Set down exactly, with nothing added, the lines from the one containing "brown brick F7 level" through the end of the entries.
+ + + + + + +
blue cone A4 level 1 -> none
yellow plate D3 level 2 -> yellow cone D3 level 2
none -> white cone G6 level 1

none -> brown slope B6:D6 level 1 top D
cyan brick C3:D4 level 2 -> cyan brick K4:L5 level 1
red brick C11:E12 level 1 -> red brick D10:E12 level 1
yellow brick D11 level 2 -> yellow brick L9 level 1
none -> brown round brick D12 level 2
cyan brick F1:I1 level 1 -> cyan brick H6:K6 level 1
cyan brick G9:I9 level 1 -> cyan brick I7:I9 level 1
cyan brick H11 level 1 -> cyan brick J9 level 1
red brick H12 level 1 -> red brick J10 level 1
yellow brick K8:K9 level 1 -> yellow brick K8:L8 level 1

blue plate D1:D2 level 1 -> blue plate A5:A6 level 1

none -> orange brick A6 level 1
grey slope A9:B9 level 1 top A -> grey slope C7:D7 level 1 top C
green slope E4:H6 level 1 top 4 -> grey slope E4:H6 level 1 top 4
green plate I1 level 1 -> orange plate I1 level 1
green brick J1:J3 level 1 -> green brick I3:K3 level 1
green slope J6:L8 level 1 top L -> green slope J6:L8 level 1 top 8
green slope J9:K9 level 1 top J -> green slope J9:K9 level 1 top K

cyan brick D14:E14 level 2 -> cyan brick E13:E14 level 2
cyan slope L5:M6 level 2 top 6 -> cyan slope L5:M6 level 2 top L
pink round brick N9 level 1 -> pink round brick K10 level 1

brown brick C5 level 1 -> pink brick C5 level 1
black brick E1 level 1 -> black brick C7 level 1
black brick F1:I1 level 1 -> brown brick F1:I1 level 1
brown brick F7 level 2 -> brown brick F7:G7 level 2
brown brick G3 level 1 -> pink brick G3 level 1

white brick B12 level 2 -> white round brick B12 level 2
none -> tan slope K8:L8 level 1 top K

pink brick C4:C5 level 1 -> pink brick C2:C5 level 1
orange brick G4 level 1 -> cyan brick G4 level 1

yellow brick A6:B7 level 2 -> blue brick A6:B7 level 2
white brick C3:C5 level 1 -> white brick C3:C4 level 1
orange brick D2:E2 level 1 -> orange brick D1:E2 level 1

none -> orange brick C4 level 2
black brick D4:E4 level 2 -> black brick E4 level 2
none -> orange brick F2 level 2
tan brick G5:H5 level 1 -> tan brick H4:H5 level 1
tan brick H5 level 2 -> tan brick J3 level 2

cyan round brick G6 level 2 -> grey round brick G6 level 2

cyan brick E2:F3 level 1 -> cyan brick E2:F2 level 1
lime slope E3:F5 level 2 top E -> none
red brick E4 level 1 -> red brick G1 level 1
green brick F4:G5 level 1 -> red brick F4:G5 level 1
+ + + + + + +
= TASK ANSWER =
brown brick F7 level 2 -> brown brick F7:G7 level 2
brown brick G3 level 1 -> pink brick G3 level 1

white brick B12 level 2 -> white round brick B12 level 2
none -> tan slope K8:L8 level 1 top K

pink brick C4:C5 level 1 -> pink brick C2:C5 level 1
orange brick G4 level 1 -> cyan brick G4 level 1

yellow brick A6:B7 level 2 -> blue brick A6:B7 level 2
white brick C3:C5 level 1 -> white brick C3:C4 level 1
orange brick D2:E2 level 1 -> orange brick D1:E2 level 1

none -> orange brick C4 level 2
black brick D4:E4 level 2 -> black brick E4 level 2
none -> orange brick F2 level 2
tan brick G5:H5 level 1 -> tan brick H4:H5 level 1
tan brick H5 level 2 -> tan brick J3 level 2

cyan round brick G6 level 2 -> grey round brick G6 level 2

cyan brick E2:F3 level 1 -> cyan brick E2:F2 level 1
lime slope E3:F5 level 2 top E -> none
red brick E4 level 1 -> red brick G1 level 1
green brick F4:G5 level 1 -> red brick F4:G5 level 1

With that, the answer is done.